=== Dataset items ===
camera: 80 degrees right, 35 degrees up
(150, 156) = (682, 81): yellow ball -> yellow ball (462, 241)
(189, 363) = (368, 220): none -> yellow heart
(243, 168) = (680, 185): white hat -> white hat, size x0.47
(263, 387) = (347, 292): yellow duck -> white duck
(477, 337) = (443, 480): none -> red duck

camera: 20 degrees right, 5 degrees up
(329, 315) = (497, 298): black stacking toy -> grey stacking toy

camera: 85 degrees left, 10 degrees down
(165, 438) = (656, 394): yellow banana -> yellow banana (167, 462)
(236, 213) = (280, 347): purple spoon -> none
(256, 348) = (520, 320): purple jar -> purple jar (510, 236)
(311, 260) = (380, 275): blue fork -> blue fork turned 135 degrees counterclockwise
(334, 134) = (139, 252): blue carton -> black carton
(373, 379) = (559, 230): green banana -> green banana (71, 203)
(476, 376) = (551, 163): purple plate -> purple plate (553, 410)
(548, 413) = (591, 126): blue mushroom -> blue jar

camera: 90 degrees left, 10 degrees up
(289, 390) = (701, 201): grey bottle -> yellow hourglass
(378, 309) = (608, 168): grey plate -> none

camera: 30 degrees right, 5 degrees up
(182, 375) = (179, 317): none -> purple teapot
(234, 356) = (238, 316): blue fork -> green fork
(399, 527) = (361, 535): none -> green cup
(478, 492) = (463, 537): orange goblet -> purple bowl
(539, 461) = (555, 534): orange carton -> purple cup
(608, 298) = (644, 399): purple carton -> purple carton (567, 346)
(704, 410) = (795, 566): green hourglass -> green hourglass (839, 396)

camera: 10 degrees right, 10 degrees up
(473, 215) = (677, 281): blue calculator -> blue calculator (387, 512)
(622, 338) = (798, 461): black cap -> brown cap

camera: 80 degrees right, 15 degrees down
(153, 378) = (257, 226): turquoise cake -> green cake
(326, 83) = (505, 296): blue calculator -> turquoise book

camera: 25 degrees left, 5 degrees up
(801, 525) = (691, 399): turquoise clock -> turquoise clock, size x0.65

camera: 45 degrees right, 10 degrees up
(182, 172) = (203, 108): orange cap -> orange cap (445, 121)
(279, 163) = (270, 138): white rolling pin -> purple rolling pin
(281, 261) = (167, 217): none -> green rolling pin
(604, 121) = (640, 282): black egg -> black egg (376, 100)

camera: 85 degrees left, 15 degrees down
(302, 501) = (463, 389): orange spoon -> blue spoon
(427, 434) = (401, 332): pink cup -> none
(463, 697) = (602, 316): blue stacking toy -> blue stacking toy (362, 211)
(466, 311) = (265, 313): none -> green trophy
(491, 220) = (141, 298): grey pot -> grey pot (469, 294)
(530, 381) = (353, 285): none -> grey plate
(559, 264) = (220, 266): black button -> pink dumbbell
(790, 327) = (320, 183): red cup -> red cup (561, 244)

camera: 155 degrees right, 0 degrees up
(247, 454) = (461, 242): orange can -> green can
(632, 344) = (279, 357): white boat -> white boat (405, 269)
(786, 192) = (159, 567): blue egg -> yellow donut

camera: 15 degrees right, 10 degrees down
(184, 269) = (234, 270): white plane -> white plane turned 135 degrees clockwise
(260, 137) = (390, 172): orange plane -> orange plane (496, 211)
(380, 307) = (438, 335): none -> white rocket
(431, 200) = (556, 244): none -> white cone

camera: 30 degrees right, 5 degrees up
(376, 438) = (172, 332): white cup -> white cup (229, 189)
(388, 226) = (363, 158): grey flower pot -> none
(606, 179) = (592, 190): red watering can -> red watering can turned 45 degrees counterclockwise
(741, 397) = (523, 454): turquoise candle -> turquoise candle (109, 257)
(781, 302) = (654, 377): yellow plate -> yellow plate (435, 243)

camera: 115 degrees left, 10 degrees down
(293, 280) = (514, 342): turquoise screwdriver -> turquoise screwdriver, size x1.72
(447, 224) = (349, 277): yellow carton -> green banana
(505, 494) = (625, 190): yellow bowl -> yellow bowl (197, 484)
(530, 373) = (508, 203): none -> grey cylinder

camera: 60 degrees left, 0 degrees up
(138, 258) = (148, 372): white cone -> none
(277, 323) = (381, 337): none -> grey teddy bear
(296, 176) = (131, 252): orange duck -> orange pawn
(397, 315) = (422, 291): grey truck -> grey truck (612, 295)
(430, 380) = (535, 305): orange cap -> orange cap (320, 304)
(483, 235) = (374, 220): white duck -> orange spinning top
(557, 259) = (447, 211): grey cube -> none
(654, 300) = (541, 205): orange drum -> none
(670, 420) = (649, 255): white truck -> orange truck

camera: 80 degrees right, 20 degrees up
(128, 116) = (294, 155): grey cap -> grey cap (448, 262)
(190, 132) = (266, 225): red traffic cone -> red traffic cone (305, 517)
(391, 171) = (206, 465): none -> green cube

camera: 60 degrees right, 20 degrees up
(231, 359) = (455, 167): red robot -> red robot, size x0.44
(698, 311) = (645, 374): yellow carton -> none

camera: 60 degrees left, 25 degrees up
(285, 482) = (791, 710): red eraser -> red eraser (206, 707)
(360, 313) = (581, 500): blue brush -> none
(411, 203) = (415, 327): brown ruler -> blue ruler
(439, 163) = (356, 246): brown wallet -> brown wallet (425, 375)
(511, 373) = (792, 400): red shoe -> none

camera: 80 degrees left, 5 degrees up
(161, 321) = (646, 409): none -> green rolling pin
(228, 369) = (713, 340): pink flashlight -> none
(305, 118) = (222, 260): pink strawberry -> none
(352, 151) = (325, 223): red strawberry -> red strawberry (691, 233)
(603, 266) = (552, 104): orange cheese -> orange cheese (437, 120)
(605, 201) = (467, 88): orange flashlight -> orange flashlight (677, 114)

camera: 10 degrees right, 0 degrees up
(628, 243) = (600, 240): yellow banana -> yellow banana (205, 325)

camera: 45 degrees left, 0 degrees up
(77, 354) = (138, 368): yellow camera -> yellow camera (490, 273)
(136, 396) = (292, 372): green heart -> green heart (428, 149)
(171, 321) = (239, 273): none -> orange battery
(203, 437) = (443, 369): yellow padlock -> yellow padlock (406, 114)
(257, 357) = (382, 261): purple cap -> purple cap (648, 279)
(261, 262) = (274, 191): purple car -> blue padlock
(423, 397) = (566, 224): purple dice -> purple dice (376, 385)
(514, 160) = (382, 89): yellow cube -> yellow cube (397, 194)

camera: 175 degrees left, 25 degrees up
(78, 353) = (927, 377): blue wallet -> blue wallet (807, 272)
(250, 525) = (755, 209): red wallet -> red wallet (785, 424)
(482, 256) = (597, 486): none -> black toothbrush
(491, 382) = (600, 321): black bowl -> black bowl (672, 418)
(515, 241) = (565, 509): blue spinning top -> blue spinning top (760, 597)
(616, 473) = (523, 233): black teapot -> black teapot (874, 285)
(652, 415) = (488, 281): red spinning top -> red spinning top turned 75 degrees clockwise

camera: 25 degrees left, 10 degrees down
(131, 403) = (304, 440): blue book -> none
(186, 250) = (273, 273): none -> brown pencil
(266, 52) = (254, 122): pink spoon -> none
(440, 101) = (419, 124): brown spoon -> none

=== WHAT IS EXPECTED ===
Lines with "plate" in the records: how many are there? Give only the number.

=== ANSWER SPACE ===
4